Whenever a line in the entries below contains the string "strawberry", copy that line.

** INPUT FOR THIS TASK follows **

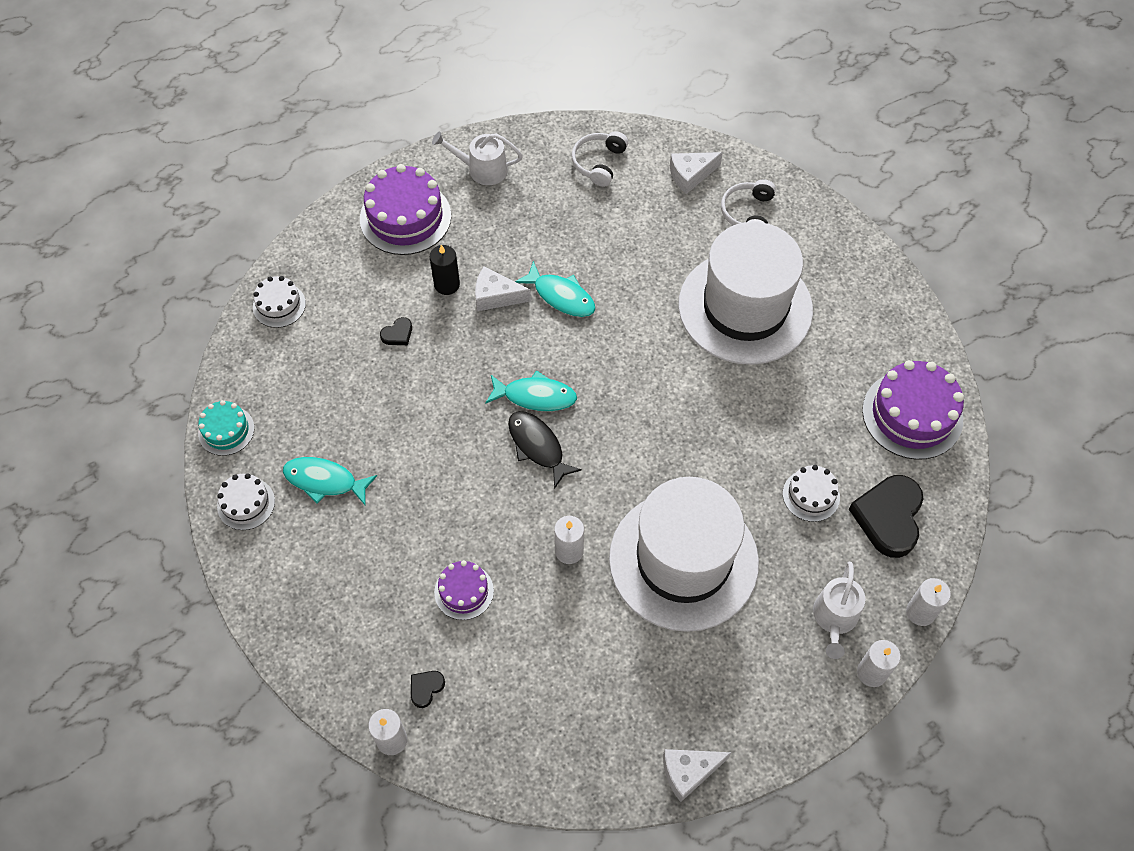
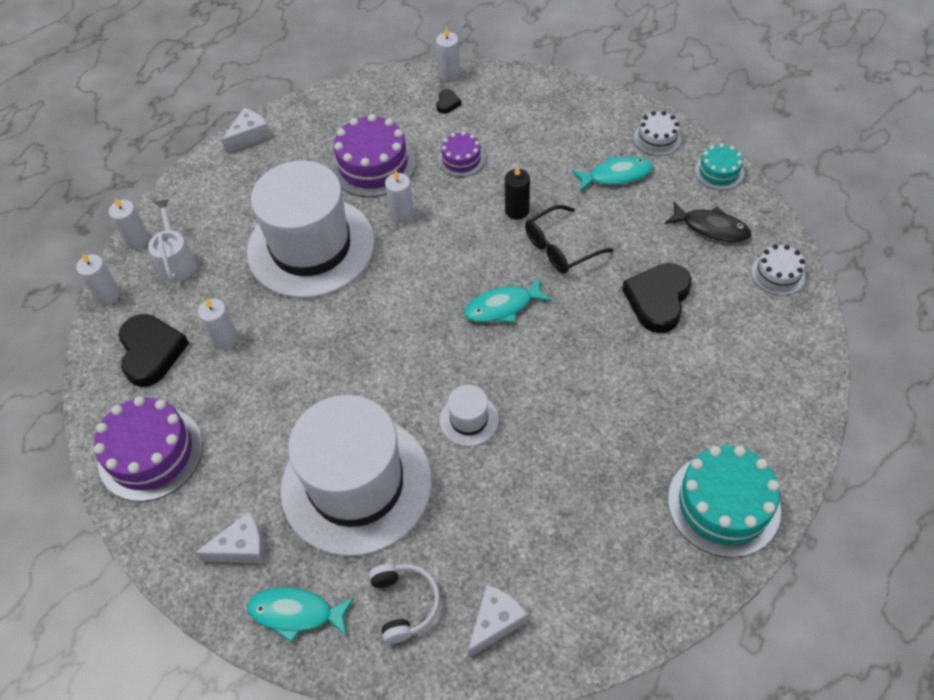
camera: 155 degrees right, 5 degrees down
(398, 334) = (658, 300): black heart -> black heart, size x2.25
(405, 217) = (750, 409): purple cake -> purple cake (373, 165)
(441, 428) = (560, 248): none -> black glasses
(447, 284) = (654, 363): black candle -> black candle (517, 210)
(482, 169) = (723, 504): white watering can -> turquoise cake
(496, 296) = (601, 374): white cheese -> white cheese (242, 547)
(538, 446) = (473, 271): black fish -> black fish (711, 228)
(561, 296) = (542, 405): turquoise fish -> turquoise fish (296, 613)
(599, 163) = (608, 582): white headphones -> none
(627, 313) = (469, 419): none -> white hat
(811, 495) = (225, 339): white cake -> white candle

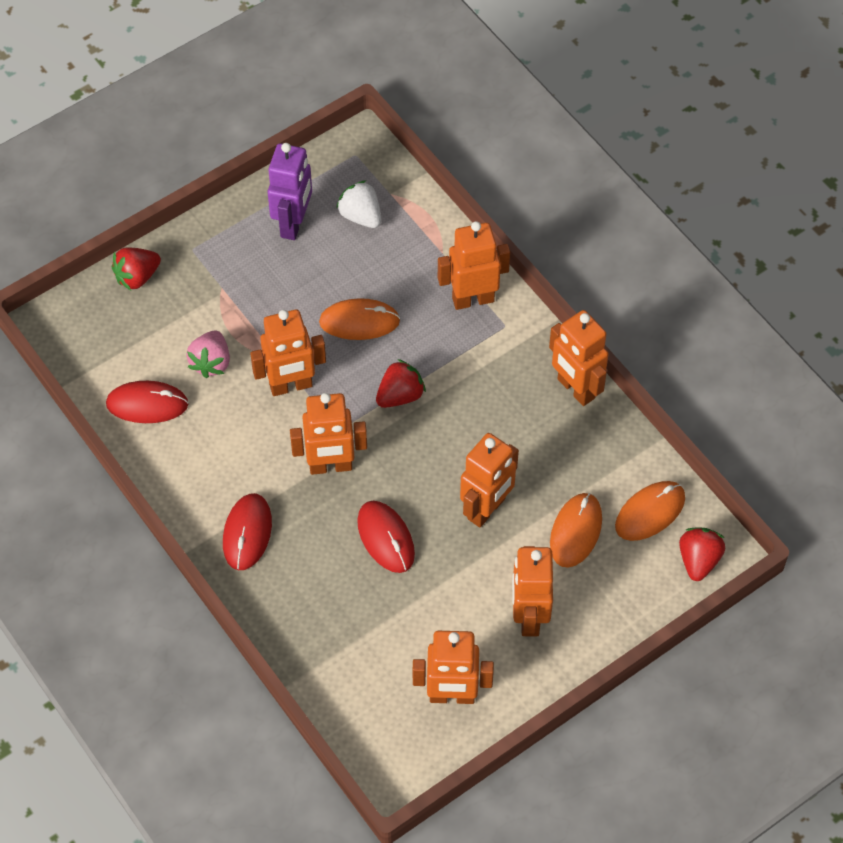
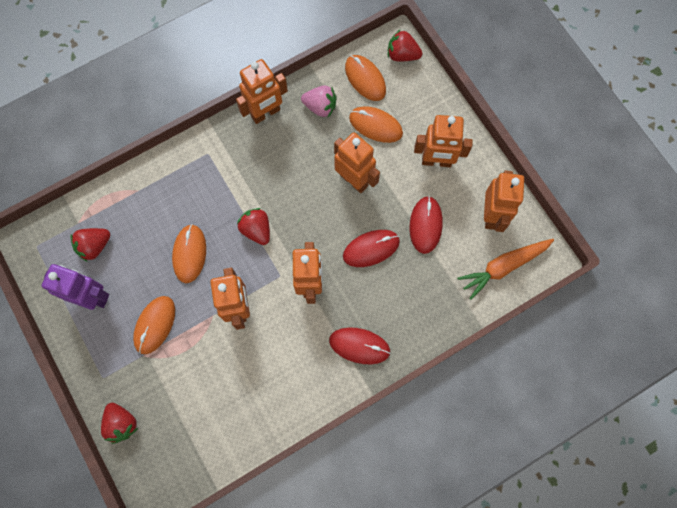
camera: 85 degrees left, 15 degrees up
(147, 404) = (241, 418): red mouse -> red mouse (425, 225)
(211, 362) = (210, 366): pink strawberry -> pink strawberry (320, 107)
(261, 295) = (155, 325): none -> orange mouse
(361, 216) = (94, 246): white strawberry -> red strawberry
(373, 714) = (503, 267): none -> orange carrot
(473, 299) = (182, 173): orange robot -> none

** End of INPUT FOR THIS TASK **

## THE ANSWER
(211, 362) = (210, 366): pink strawberry -> pink strawberry (320, 107)
(361, 216) = (94, 246): white strawberry -> red strawberry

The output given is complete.